### DATA SUPPLIED:
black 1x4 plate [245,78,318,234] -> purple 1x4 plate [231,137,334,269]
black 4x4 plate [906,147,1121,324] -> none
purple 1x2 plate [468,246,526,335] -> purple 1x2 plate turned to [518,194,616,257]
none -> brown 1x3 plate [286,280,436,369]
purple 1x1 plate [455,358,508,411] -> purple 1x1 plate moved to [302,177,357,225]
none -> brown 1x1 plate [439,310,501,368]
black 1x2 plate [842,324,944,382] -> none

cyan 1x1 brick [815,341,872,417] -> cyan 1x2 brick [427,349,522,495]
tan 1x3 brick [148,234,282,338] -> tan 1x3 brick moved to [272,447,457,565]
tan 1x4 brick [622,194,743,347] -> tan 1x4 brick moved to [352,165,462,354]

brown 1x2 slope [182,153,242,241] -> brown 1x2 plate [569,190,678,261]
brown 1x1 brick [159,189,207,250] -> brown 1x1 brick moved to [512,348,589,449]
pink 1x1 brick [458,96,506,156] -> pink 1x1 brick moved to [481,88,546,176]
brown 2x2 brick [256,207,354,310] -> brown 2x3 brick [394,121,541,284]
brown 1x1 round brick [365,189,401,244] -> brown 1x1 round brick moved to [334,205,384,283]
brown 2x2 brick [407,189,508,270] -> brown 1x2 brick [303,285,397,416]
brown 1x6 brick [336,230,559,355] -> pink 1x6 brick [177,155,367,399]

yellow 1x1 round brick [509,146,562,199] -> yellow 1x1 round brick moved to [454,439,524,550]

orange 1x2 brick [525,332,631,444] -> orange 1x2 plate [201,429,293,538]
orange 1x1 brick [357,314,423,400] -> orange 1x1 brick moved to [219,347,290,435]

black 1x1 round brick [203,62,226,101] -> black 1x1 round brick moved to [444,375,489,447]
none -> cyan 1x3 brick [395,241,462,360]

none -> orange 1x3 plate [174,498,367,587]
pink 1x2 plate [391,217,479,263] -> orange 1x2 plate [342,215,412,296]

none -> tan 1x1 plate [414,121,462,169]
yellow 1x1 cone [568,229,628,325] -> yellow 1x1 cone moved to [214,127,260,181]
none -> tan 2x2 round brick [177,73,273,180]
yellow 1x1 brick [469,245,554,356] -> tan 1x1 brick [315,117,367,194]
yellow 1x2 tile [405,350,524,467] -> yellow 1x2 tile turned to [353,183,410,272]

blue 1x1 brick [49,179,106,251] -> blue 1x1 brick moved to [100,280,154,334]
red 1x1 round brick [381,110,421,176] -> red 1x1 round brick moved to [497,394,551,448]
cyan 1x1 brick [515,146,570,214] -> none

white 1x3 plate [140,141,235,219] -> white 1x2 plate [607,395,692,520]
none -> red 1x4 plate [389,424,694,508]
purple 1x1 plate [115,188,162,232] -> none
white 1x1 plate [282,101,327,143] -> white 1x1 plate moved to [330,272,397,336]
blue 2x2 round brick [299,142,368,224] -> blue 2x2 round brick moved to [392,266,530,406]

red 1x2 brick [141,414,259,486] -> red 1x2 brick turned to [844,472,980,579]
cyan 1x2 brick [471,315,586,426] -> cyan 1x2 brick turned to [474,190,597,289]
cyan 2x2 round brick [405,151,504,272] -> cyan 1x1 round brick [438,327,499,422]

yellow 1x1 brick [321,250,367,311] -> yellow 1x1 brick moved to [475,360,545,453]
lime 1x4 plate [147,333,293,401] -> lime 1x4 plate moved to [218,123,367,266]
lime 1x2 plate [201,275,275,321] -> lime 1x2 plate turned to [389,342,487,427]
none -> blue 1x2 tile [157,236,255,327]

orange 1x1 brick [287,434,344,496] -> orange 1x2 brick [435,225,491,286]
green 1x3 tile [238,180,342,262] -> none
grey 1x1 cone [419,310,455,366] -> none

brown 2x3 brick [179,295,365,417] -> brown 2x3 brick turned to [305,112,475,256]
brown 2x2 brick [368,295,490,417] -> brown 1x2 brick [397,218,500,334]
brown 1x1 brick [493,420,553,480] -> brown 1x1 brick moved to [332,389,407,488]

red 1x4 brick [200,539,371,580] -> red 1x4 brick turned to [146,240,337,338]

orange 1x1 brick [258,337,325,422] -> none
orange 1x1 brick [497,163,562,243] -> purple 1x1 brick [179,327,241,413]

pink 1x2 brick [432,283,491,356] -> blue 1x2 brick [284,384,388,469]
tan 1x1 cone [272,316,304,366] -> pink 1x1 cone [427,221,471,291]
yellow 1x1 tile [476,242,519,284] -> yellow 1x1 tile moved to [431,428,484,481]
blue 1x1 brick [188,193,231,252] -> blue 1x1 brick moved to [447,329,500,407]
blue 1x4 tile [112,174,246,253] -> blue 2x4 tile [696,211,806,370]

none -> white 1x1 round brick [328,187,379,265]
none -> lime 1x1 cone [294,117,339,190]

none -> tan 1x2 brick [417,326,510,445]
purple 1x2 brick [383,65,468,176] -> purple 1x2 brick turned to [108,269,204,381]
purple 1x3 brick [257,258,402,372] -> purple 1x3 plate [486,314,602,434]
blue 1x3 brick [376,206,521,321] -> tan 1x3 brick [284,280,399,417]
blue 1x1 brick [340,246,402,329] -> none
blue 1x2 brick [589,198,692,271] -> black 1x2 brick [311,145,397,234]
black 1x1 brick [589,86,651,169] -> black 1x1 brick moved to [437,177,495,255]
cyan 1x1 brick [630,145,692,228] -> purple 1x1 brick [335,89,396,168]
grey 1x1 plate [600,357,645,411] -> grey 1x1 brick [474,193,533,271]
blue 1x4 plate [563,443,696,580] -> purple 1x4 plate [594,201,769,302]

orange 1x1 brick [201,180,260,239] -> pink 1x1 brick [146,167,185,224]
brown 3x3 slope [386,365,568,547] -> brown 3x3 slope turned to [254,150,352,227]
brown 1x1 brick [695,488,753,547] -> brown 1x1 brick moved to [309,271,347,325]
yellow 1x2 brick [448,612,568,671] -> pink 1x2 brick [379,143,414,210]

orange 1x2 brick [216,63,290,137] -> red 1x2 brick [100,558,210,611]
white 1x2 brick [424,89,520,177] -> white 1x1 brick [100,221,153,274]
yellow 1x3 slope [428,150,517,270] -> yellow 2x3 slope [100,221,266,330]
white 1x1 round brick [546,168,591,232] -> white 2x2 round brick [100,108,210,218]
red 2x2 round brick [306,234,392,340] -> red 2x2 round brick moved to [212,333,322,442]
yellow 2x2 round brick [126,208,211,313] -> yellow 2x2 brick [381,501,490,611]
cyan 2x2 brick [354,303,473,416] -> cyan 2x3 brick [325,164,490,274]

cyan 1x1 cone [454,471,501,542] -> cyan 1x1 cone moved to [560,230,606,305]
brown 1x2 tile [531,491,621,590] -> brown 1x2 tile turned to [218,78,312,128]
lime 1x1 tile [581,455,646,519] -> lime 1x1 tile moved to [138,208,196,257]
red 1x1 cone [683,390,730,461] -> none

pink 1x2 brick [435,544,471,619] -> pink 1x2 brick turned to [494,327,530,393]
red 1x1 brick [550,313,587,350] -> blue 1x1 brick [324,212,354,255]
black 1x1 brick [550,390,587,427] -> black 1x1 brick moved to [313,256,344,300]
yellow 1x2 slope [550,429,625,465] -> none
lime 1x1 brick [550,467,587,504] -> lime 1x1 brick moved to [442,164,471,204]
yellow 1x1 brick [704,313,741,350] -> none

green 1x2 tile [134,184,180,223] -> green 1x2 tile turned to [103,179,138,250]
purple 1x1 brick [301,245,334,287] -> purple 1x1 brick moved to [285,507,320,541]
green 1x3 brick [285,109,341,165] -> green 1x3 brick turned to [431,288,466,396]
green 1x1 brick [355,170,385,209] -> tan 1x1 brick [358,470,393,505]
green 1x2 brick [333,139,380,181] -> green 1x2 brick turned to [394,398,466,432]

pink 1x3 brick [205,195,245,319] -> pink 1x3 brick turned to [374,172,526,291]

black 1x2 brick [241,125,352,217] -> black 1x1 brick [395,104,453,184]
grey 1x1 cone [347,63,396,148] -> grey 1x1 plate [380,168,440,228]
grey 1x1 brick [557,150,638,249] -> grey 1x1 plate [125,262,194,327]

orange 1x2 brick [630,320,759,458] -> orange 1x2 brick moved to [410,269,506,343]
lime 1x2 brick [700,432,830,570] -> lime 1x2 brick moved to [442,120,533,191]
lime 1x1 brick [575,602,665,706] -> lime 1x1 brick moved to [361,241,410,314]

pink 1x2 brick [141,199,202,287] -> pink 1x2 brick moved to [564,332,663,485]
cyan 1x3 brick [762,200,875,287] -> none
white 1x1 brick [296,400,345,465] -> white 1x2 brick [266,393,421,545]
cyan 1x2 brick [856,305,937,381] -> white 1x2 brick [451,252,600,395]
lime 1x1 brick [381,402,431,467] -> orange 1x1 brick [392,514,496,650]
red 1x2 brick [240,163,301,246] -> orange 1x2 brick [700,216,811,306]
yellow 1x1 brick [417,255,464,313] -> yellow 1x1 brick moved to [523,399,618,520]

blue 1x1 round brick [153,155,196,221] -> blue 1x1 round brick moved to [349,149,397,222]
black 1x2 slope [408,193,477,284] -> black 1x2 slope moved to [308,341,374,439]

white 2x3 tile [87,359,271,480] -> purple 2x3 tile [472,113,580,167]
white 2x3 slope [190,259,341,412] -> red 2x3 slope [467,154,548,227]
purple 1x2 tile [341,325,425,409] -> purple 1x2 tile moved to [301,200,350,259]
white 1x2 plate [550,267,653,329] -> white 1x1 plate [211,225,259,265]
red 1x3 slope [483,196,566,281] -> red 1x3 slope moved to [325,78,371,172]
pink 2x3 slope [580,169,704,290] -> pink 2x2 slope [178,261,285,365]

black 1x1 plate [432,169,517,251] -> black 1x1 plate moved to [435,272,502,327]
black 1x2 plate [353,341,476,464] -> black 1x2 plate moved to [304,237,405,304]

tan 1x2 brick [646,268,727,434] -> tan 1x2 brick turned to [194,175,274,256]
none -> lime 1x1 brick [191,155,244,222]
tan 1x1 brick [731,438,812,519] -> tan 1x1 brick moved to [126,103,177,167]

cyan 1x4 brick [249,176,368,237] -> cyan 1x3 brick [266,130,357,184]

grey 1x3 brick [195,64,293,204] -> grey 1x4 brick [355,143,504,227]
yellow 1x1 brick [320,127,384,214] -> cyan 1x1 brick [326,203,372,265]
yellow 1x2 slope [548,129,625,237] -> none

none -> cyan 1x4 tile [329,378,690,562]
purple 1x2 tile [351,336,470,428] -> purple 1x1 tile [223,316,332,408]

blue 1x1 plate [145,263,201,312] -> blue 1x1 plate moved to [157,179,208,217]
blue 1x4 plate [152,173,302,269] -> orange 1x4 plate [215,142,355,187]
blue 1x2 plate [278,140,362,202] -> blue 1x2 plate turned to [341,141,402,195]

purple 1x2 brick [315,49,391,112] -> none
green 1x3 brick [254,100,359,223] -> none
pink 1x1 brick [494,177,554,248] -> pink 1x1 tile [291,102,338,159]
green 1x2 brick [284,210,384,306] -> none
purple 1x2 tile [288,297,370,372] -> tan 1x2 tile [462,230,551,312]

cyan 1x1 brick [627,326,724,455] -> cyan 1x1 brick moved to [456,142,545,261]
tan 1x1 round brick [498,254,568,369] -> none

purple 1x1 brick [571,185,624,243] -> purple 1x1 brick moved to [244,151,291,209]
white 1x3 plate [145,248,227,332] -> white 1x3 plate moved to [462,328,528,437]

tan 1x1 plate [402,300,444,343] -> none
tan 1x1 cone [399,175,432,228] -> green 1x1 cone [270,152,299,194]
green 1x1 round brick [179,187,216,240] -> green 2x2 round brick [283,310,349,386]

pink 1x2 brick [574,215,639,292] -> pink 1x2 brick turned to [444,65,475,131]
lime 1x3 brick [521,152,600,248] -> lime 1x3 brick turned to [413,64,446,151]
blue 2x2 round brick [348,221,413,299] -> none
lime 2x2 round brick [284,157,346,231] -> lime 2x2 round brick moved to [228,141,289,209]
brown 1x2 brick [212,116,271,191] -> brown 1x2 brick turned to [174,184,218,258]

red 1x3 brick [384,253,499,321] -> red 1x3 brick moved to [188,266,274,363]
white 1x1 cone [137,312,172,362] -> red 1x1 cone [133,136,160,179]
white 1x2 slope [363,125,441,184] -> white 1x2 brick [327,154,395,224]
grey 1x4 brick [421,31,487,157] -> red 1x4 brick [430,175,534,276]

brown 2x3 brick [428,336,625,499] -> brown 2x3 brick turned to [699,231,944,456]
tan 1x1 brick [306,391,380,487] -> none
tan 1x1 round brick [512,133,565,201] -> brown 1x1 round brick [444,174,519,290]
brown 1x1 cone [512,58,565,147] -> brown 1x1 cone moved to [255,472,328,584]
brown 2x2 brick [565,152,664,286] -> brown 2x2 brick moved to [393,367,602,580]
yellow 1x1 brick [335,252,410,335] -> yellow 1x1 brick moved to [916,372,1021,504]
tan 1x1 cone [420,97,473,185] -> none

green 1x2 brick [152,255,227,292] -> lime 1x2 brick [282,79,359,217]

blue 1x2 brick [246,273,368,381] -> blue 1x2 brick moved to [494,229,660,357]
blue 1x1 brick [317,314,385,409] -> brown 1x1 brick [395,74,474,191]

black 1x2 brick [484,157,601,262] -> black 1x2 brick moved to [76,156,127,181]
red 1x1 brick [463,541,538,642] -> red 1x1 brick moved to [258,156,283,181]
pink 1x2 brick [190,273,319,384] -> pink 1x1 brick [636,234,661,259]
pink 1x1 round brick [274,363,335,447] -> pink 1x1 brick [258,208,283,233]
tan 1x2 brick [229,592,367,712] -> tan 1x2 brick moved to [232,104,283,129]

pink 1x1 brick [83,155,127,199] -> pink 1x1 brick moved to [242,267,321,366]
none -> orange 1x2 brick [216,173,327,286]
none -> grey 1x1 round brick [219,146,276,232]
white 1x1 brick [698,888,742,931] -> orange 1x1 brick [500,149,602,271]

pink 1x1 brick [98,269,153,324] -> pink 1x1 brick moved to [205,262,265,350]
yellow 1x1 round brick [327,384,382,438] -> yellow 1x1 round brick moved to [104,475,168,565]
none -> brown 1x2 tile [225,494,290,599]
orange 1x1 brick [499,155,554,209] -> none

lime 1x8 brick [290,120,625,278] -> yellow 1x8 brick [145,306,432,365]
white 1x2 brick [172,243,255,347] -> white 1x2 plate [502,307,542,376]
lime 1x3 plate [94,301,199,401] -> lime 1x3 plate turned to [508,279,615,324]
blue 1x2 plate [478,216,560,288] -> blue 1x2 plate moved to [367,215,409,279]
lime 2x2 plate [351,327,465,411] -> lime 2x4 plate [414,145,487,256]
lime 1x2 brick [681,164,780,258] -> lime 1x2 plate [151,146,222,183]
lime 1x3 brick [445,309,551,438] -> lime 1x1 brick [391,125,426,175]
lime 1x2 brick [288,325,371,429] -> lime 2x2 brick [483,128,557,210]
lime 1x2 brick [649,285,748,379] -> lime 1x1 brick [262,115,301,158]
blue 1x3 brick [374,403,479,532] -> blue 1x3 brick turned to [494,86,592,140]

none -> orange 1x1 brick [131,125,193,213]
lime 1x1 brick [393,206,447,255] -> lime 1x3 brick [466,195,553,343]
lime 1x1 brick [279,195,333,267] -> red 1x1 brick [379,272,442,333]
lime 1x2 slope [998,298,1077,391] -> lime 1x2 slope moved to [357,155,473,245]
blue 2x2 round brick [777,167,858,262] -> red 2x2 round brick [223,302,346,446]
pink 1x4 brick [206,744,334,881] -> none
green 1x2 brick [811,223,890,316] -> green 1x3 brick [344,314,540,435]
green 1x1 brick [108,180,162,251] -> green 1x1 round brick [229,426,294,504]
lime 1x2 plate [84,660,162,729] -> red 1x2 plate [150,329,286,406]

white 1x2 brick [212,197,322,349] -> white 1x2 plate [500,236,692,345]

### EXERCISE GOAL:
The lines to copy run from the start of the records above through the line holding "none -> brown 1x1 plate [439,310,501,368]"; give them exactly, both ends included, and nothing else.

### REPLY:
black 1x4 plate [245,78,318,234] -> purple 1x4 plate [231,137,334,269]
black 4x4 plate [906,147,1121,324] -> none
purple 1x2 plate [468,246,526,335] -> purple 1x2 plate turned to [518,194,616,257]
none -> brown 1x3 plate [286,280,436,369]
purple 1x1 plate [455,358,508,411] -> purple 1x1 plate moved to [302,177,357,225]
none -> brown 1x1 plate [439,310,501,368]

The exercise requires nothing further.